About this exercise:
Give back, unaltered, the lines from the one with "R3: 1.5k (GND, Y6) -> 470 (GND, Y6)" to the end of the material, omitting pictures.

..........

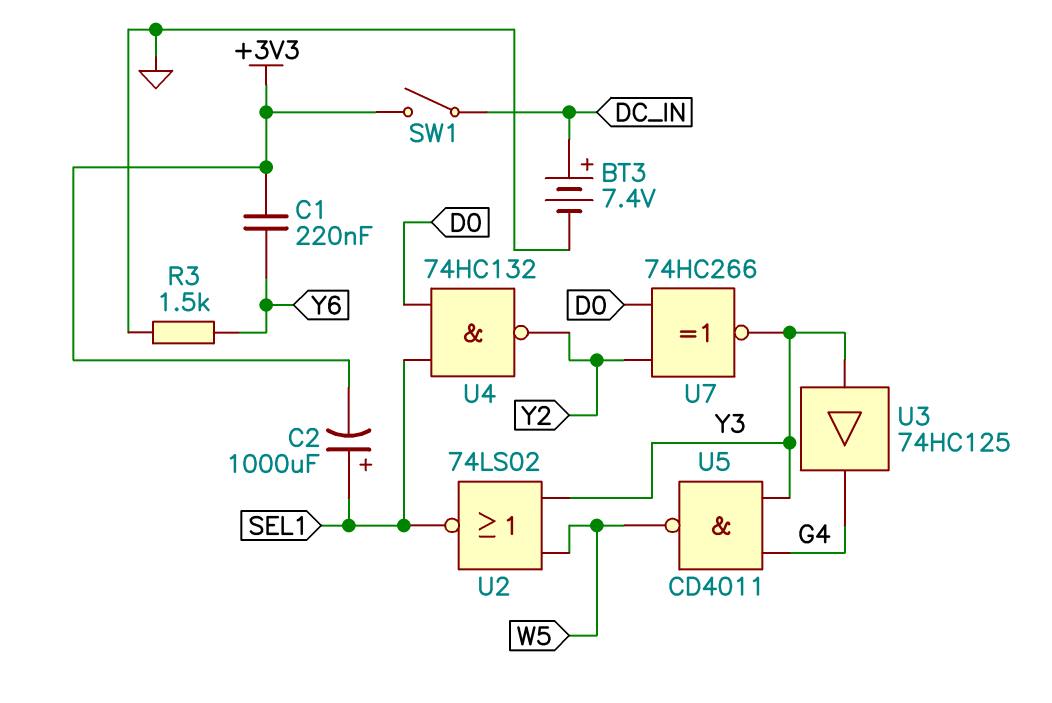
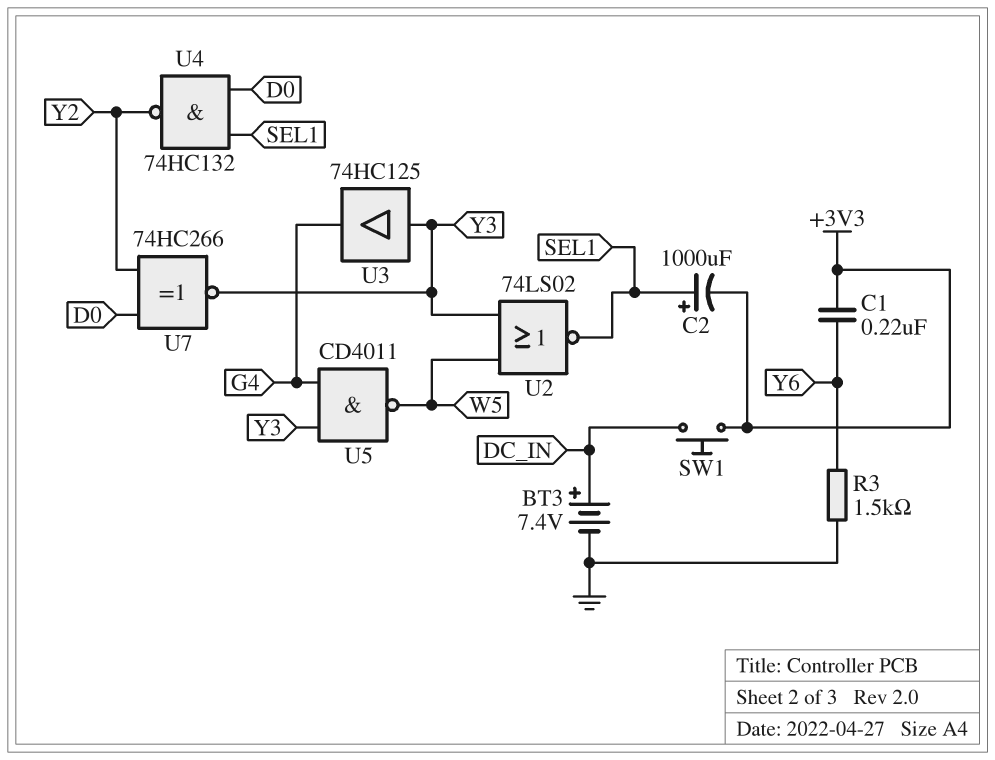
SW1: switch (+3V3, DC_IN) -> button (+3V3, DC_IN)

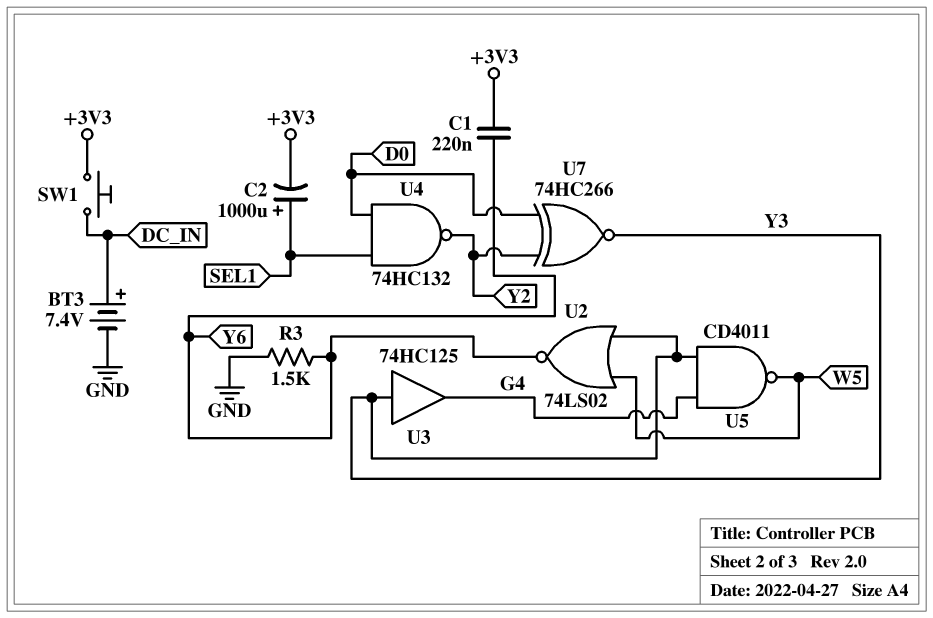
U2: NOR 74LS02 (in W5, in Y3, out SEL1) -> NOR 74LS02 (in W5, in Y3, out Y6)

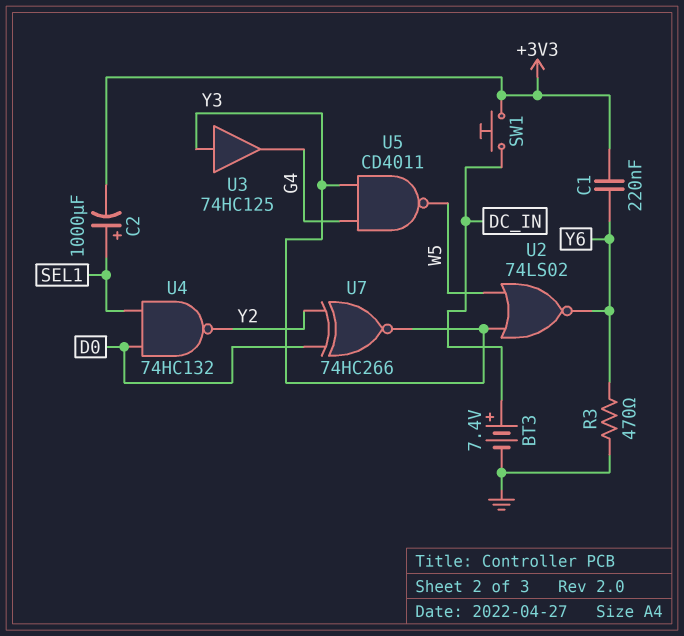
R3: 1.5k (GND, Y6) -> 470 (GND, Y6)

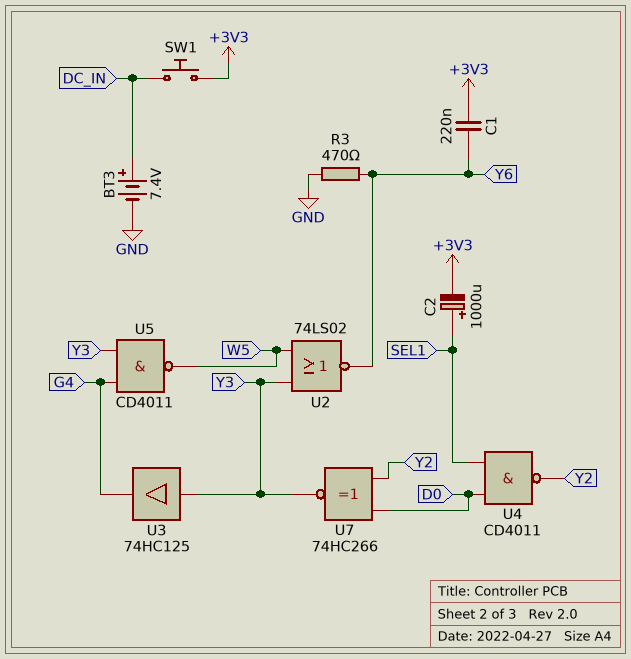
U4: NAND 74HC132 (in D0, in SEL1, out Y2) -> NAND CD4011 (in D0, in SEL1, out Y2)

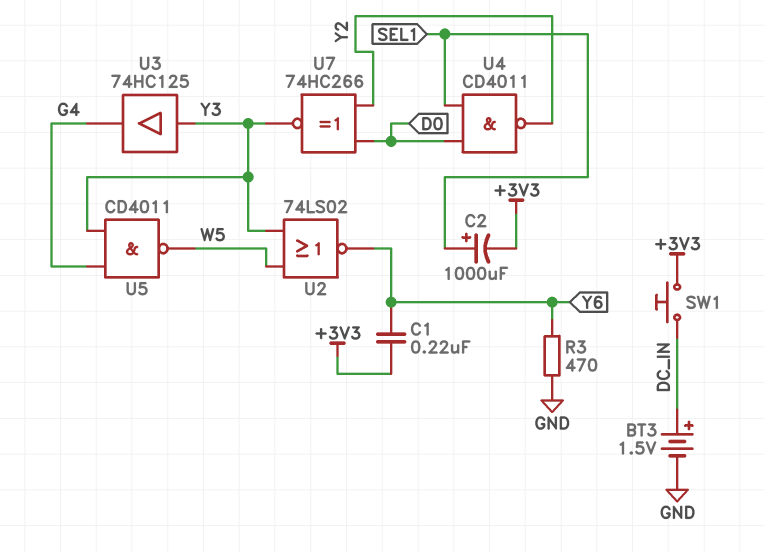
BT3: 7.4V (plus DC_IN, minus GND) -> 1.5V (plus DC_IN, minus GND)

..........

Expected answer:
R3: 1.5k (GND, Y6) -> 470 (GND, Y6)

U4: NAND 74HC132 (in D0, in SEL1, out Y2) -> NAND CD4011 (in D0, in SEL1, out Y2)

BT3: 7.4V (plus DC_IN, minus GND) -> 1.5V (plus DC_IN, minus GND)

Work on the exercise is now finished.